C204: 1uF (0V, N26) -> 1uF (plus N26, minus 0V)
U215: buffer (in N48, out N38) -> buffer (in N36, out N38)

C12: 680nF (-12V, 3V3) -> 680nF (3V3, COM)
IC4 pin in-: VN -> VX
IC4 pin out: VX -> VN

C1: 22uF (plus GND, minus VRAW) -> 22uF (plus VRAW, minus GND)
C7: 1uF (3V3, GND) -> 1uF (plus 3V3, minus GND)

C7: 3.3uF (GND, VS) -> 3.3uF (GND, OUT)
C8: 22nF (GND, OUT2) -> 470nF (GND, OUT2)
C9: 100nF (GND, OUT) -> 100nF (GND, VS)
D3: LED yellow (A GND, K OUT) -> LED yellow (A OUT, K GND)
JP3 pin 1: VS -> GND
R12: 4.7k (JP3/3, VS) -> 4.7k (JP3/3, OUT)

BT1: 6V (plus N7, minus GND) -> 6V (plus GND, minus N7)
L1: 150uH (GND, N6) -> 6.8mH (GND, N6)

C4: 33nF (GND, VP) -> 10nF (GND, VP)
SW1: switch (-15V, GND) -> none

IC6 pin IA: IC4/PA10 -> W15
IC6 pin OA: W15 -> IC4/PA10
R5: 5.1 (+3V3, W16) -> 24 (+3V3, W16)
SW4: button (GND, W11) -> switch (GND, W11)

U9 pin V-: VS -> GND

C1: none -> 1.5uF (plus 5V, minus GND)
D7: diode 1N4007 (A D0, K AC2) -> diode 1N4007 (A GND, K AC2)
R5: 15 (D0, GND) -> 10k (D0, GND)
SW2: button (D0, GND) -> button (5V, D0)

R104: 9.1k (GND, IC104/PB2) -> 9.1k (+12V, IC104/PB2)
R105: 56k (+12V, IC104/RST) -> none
--------------------
● WORK REQUEST
Among the lines above, find those with the word "plus". Copy them.

● ANSWER TO THE EXERCISE
C204: 1uF (0V, N26) -> 1uF (plus N26, minus 0V)
C1: 22uF (plus GND, minus VRAW) -> 22uF (plus VRAW, minus GND)
C7: 1uF (3V3, GND) -> 1uF (plus 3V3, minus GND)
BT1: 6V (plus N7, minus GND) -> 6V (plus GND, minus N7)
C1: none -> 1.5uF (plus 5V, minus GND)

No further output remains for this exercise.